Start of Block

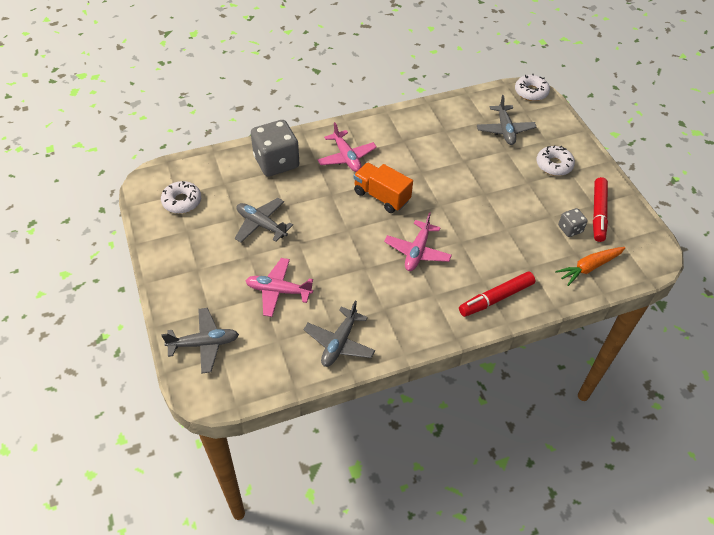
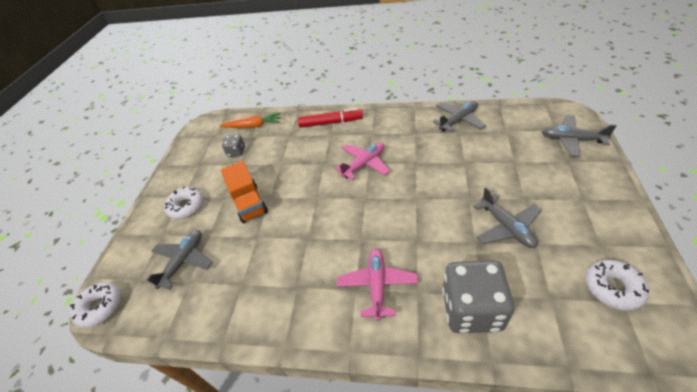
camera: 145 degrees left, 5 degrees down
pink plane [245,258,313,317] -> none
orange truck [354,163,413,213] -> orange truck moved to [221,161,268,223]
red marker [593,177,608,242] -> none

End of Block

PROBLEM:
Copy out the whole listing exactly. Skip its pictures.

ANSWER TO THIS PROBLEM:
camera: 145 degrees left, 5 degrees down
pink plane [245,258,313,317] -> none
orange truck [354,163,413,213] -> orange truck moved to [221,161,268,223]
red marker [593,177,608,242] -> none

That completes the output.